** RECORDS SHOWN follows **
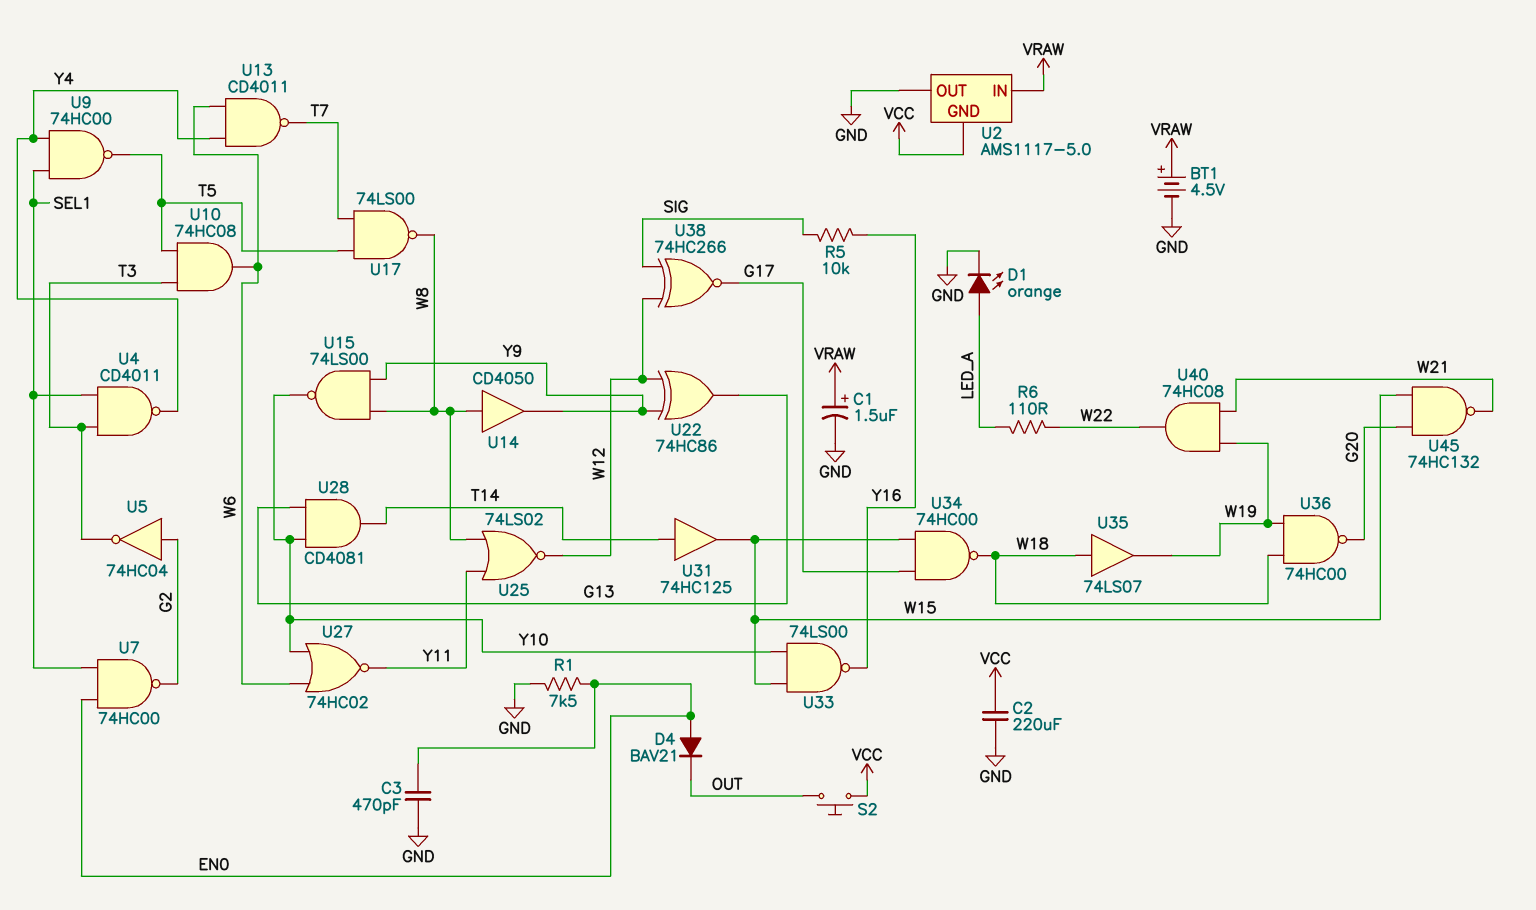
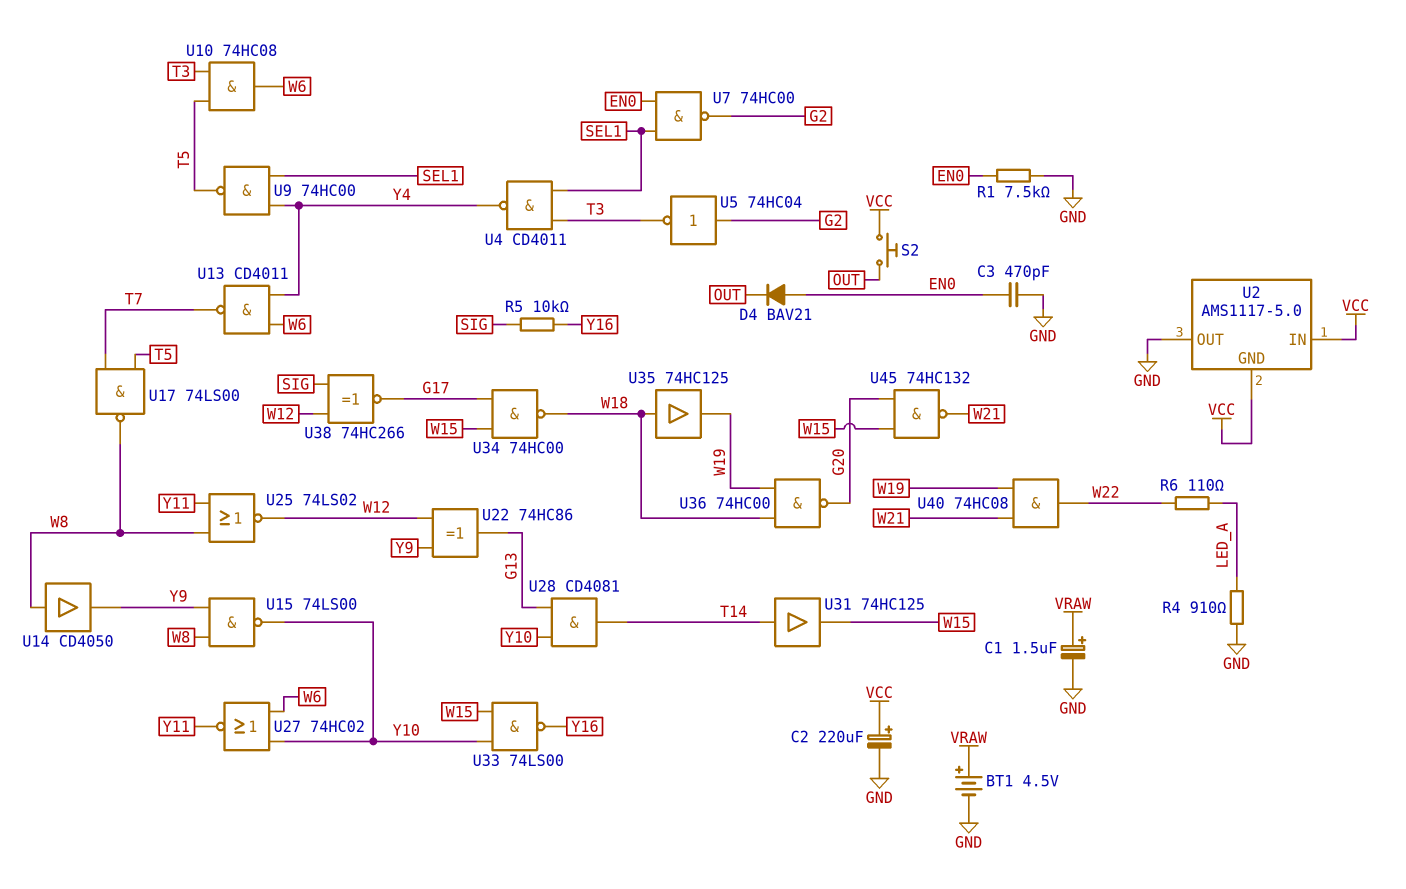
C2: 220uF (GND, VCC) -> 220uF (plus VCC, minus GND)
D1: LED orange (A LED_A, K GND) -> none
R4: none -> 910 (GND, LED_A)
U2 pin IN: VRAW -> VCC
U35: buffer 74LS07 (in W18, out W19) -> buffer 74HC125 (in W18, out W19)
** End of RECORDS SHOWN **
EXERCISE AIM
Say how many lines above include "none". The number alone is the answer.

SOLUTION FOR THIS PROBLEM
2